PROBLEM TO WORK ON — Extract each line of the records below that contains the string "tile", and copy those lines unchanged.

MATERIAL FOR THIS TASK —
▬▬▬▬▬▬▬▬▬▬

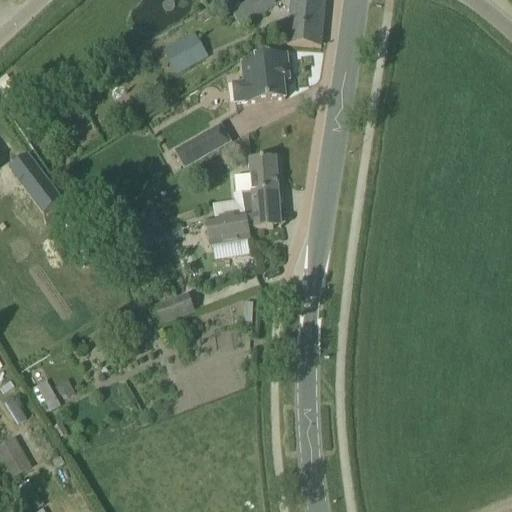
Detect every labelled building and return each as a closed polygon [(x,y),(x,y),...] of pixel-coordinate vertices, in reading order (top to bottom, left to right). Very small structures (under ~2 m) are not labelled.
[(251,0),(252,0),(231,12),(236,21),(241,28),(246,25),(276,7),(271,0),(251,0)] [(290,0),(287,40),(287,48),(320,50),(324,0),(290,0)] [(193,35),(163,51),(176,76),(206,60),(193,35)] [(241,66),(243,84),(231,86),(233,105),(245,104),(245,107),(265,103),(285,101),(283,83),(289,82),(286,58),(255,61),(255,64),(241,66)] [(24,101),(6,78),(0,82),(0,99),(9,112),(24,101)] [(174,155),(183,171),(228,145),(219,130),(174,155)] [(249,178),(234,179),(235,197),(241,196),(244,210),(272,207),(279,207),(278,194),(275,160),(255,162),(248,162),(249,178)] [(40,175),(22,188),(43,217),(62,203),(40,175)] [(245,218),(204,224),(208,249),(232,245),(251,241),(251,233),(274,231),(281,230),(279,207),(272,207),(244,210),(245,218)] [(105,241),(123,232),(114,215),(96,225),(105,241)] [(178,232),(154,237),(153,232),(135,236),(137,248),(179,240),(178,232)] [(126,238),(111,243),(116,258),(131,252),(126,238)] [(154,310),(161,328),(194,315),(188,298),(154,310)] [(46,384),(36,390),(50,415),(60,409),(46,384)] [(0,465),(9,483),(30,472),(13,441),(0,447),(0,465)] [(34,511),(41,508),(28,484),(13,493),(24,511),(34,511)]
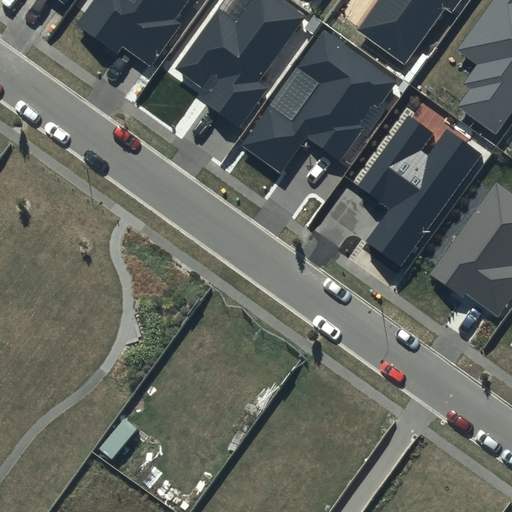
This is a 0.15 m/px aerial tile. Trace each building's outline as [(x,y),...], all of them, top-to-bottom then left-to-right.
[(188,0),(94,0),(77,26),(118,54),(122,48),(151,67),(181,23),(175,19),(188,0)] [(307,17),(283,0),(252,0),(236,22),(218,9),(176,68),(210,92),(204,101),(240,127),(268,88),(260,82),(307,17)] [(376,0),(356,29),(404,64),(445,7),(452,12),(460,0),(376,0)] [(511,113),(511,0),(494,0),(459,50),(478,64),(464,84),(469,88),(456,107),(496,135),(511,113)] [(396,82),(324,31),(242,146),(282,174),(307,139),(340,162),(396,82)] [(434,133),(408,115),(358,186),(389,208),(364,242),(401,268),(481,154),(446,129),(428,156),(421,151),(434,133)] [(511,190),(496,180),(430,274),(462,297),(464,293),(499,317),(511,298),(511,190)]
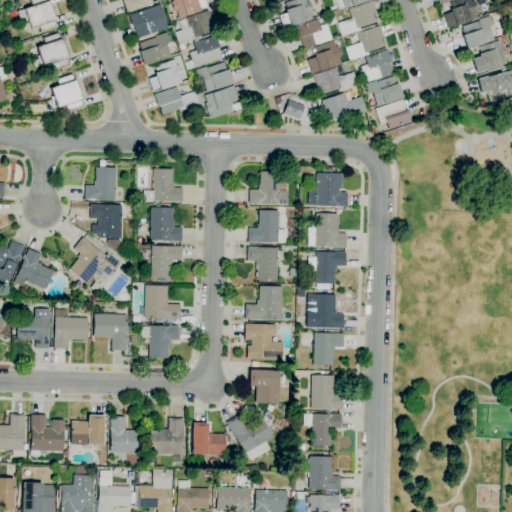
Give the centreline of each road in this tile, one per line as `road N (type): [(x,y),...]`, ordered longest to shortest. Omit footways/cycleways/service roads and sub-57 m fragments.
road 1 (residential): [(0,380),(209,386),(216,144)]
road 2 (residential): [(0,138),(344,146),(369,156)]
road 3 (tertiary): [(369,156),(379,179),(372,511)]
road 4 (residential): [(87,0),(128,142)]
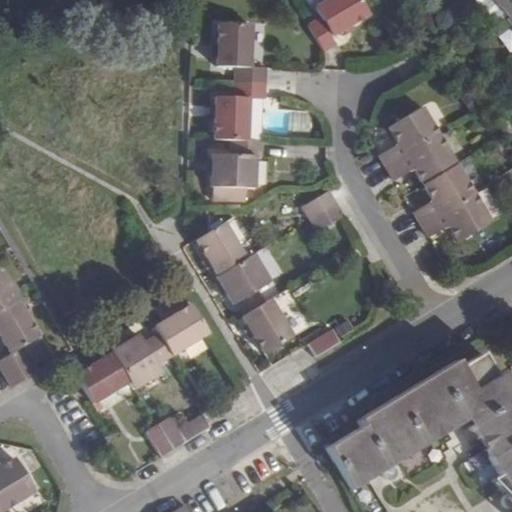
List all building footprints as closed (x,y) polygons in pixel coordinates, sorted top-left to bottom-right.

▬▬▬▬▬▬▬▬▬▬

ANSWER TO THIS EXERCISE —
This is a 0.15 m/px aerial tile. Trace each building's outline as [(x,y),...], all of them, top-to-bottom then left-to-right.
Give the centreline of each road in this tile, one per line as `road N (type): [(x,y),...]`, ordered longest to shortest. Omit footways/cycleways/service roads and sub-57 m fragments.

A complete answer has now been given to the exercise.